▸ About this task: Would you please set down the data again exactly as given, excluding the pictures?

▸ Data segment:

↓↓↓

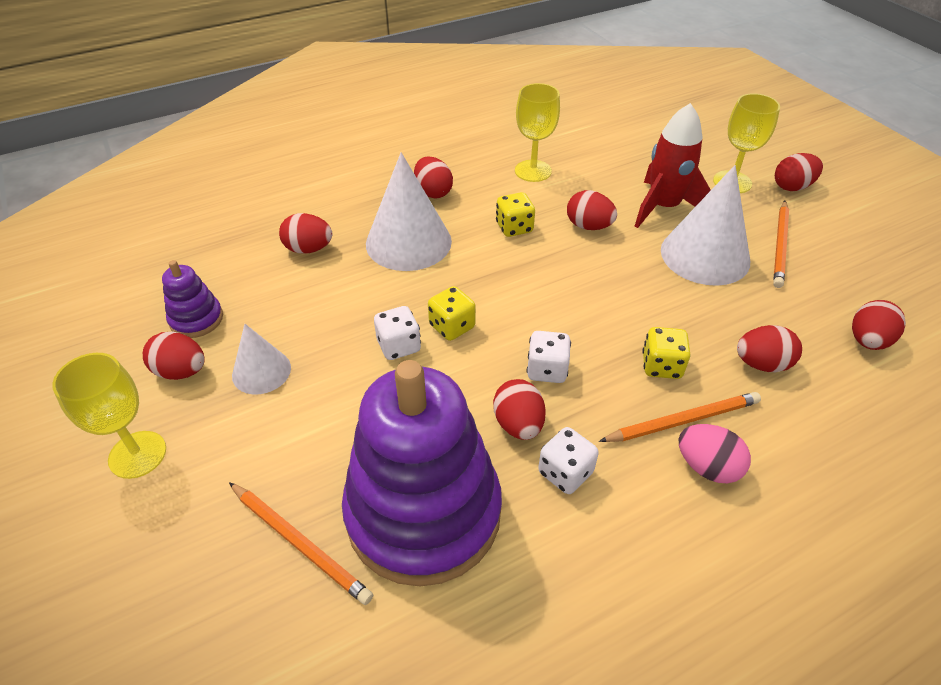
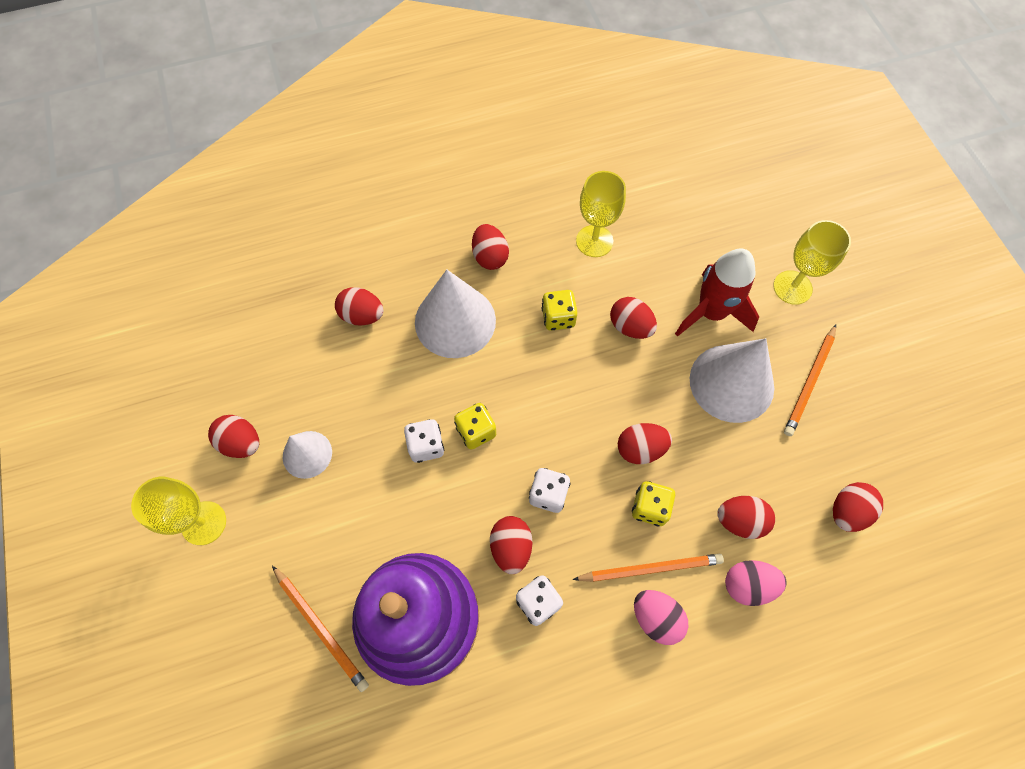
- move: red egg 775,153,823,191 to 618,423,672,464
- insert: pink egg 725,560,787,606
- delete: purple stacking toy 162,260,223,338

↑↑↑

▸ Answer box:
- move: red egg 775,153,823,191 to 618,423,672,464
- insert: pink egg 725,560,787,606
- delete: purple stacking toy 162,260,223,338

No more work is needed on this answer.